ABOUT THIS TASK » Listed below are entries; give the number of lines among them that include "dumbbell", and only that number.
- - -
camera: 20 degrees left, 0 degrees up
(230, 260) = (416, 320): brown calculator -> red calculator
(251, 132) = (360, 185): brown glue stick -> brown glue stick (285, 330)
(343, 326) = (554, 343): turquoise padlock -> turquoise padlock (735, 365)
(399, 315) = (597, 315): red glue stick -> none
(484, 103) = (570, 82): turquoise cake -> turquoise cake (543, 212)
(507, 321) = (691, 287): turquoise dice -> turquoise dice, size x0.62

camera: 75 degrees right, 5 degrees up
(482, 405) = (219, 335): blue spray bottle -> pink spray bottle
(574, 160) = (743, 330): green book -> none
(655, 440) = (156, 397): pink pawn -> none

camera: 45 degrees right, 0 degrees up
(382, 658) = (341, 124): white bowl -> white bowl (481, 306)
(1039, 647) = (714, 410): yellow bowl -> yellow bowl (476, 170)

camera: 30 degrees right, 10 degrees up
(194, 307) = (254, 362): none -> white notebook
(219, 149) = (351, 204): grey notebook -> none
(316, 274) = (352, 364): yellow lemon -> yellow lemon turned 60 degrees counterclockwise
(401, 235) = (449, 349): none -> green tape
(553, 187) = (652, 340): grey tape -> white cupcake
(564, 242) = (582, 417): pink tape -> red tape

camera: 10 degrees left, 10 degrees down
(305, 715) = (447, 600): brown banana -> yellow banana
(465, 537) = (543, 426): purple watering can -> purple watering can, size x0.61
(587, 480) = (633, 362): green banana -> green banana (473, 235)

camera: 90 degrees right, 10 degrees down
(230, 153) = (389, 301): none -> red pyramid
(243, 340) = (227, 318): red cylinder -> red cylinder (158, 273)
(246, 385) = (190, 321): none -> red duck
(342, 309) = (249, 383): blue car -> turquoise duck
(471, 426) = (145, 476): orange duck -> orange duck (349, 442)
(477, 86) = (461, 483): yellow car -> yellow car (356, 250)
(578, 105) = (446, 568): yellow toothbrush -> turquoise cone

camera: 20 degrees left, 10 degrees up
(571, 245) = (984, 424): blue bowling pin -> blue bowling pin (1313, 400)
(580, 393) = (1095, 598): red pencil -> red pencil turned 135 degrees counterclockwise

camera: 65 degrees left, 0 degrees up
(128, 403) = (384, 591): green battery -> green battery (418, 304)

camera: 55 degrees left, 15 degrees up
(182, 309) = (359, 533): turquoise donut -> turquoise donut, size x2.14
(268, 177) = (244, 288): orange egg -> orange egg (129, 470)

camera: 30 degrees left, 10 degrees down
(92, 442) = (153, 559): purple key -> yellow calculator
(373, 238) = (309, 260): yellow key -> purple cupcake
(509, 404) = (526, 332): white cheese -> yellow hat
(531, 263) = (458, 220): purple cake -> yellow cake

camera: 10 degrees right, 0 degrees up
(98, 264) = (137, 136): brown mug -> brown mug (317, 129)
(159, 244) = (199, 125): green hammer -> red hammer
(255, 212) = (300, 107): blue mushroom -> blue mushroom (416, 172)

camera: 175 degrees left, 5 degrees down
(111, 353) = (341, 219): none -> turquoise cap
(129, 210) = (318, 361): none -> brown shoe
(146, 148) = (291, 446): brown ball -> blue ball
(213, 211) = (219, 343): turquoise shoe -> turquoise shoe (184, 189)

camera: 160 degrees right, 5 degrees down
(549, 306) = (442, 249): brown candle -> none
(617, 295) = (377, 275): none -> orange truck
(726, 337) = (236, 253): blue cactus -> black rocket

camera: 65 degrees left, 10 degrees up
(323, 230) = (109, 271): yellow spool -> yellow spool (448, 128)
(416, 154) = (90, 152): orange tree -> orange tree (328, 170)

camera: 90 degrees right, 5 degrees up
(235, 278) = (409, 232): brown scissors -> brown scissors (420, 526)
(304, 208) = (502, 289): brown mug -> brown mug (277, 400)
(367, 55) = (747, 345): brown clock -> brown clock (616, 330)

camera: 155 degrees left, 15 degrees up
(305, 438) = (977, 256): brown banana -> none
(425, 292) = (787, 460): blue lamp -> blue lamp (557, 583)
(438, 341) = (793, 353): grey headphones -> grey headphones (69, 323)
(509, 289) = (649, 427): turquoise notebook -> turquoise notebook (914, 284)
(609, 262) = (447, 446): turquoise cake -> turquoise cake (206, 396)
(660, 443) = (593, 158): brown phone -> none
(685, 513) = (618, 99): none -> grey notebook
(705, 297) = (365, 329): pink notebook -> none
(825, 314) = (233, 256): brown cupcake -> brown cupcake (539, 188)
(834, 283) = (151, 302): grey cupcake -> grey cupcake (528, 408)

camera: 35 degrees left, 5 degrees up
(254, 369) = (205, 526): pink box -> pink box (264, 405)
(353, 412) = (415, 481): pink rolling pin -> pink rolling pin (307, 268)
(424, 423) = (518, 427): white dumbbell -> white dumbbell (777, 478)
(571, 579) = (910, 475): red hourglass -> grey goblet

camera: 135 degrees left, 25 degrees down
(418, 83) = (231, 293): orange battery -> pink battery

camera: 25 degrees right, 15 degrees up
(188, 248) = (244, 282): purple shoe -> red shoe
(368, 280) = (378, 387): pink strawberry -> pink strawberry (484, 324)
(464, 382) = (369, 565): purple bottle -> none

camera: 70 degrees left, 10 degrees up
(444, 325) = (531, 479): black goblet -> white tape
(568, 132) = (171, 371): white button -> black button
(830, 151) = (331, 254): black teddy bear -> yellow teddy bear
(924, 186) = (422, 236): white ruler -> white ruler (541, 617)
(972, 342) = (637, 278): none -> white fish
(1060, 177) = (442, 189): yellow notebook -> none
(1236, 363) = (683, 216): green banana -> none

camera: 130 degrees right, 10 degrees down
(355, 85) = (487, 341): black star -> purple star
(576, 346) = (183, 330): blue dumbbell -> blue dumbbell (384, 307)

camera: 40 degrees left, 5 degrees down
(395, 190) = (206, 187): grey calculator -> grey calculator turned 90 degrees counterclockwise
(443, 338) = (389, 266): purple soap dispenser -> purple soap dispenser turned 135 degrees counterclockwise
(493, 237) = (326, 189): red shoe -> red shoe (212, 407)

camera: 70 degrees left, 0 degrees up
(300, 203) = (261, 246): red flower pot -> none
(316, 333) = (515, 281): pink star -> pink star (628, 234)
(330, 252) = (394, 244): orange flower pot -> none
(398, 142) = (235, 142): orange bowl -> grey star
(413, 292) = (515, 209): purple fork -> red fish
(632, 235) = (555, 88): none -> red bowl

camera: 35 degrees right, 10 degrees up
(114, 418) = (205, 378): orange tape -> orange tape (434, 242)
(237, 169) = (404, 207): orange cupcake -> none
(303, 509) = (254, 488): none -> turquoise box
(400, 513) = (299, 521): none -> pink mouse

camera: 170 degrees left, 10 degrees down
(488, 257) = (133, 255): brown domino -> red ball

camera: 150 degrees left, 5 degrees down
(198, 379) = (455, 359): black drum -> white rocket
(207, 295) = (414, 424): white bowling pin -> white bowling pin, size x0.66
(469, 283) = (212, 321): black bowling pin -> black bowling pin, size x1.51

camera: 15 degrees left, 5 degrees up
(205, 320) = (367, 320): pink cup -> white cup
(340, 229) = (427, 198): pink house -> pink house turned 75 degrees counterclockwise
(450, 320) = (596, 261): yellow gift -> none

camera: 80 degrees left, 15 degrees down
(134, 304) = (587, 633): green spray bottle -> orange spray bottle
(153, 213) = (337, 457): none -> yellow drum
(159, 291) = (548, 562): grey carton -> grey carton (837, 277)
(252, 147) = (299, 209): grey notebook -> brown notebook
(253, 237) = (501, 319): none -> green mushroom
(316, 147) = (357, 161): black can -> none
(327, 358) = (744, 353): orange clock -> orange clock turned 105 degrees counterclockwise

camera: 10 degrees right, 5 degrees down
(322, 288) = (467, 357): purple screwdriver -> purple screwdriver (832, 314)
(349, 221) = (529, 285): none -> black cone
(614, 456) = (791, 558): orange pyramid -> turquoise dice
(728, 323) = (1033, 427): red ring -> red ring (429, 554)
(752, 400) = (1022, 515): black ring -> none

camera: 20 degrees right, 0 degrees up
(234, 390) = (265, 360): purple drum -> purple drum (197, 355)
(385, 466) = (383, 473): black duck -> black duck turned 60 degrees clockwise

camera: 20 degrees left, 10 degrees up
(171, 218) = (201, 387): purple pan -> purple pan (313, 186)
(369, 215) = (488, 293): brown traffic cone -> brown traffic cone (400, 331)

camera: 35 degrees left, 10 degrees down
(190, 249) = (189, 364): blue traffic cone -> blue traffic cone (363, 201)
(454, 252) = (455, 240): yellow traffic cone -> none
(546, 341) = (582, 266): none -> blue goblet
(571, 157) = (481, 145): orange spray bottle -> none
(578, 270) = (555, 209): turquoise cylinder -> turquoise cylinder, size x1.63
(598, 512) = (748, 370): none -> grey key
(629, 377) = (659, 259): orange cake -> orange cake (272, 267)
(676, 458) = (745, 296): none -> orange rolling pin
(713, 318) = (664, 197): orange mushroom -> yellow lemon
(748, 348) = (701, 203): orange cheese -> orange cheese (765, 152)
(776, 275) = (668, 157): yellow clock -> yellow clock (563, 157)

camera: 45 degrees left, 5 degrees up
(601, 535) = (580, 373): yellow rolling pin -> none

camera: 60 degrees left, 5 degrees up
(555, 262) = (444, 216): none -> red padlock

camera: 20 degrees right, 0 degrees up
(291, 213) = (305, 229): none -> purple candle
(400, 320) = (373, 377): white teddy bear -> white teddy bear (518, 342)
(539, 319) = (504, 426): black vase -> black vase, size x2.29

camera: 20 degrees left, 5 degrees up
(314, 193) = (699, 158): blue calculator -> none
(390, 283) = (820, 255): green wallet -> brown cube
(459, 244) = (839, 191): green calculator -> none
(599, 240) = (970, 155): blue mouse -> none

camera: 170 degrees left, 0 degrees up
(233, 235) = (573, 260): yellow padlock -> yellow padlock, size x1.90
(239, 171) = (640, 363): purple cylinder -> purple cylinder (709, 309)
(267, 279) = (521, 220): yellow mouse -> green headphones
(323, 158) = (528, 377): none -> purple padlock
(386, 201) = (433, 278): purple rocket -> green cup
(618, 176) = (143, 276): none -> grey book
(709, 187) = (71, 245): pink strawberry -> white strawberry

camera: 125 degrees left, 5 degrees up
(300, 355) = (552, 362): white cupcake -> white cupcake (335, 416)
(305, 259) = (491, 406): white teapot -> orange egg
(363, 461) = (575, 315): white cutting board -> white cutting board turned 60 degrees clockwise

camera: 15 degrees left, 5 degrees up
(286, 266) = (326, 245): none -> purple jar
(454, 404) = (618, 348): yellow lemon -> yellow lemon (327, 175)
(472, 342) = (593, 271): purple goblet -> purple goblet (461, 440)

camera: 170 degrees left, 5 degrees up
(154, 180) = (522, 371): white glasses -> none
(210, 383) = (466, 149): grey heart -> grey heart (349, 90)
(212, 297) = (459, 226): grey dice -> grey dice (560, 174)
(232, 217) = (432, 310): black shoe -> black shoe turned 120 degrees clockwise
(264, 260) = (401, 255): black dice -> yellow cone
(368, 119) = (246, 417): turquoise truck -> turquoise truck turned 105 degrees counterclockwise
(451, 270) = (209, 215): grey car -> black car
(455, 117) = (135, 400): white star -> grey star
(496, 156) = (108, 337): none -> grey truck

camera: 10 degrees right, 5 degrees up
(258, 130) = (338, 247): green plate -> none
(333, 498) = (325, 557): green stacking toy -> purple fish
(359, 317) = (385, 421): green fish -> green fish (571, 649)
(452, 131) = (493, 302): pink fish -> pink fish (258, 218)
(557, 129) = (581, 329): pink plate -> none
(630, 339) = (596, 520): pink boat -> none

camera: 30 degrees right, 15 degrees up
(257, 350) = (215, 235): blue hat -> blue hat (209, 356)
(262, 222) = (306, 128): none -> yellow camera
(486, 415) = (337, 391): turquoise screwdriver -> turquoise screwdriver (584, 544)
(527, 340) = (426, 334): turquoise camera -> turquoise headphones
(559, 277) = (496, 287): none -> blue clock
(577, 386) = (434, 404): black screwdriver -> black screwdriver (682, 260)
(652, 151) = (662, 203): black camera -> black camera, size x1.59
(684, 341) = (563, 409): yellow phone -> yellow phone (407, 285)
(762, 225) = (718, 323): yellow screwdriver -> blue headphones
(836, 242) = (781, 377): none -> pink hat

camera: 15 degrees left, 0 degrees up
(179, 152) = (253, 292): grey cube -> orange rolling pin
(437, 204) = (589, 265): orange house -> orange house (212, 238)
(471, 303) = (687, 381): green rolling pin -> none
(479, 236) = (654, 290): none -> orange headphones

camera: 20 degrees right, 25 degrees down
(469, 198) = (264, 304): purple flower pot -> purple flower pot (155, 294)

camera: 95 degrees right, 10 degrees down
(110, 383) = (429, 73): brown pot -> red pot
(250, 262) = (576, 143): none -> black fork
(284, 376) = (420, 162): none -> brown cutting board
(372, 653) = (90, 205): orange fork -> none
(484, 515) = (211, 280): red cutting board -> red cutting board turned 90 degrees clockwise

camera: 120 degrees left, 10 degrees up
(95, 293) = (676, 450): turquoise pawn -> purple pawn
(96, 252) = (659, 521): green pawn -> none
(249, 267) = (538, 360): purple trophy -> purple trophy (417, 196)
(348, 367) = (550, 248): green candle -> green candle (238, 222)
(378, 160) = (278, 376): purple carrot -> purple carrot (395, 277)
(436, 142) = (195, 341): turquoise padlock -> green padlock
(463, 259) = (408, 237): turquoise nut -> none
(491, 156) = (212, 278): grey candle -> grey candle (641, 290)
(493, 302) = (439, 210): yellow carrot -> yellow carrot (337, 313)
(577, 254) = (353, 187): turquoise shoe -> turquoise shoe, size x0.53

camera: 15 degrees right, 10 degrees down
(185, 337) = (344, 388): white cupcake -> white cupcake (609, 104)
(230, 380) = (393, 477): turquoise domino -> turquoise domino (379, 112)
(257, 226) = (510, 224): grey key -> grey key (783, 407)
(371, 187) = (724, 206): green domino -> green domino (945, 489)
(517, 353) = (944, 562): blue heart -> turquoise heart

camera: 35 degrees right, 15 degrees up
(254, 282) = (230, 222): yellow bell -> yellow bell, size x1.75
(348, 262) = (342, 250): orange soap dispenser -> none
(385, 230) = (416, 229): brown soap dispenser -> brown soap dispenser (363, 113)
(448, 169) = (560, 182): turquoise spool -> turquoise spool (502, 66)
- - -
RESULT FOR THIS EXERCISE » 2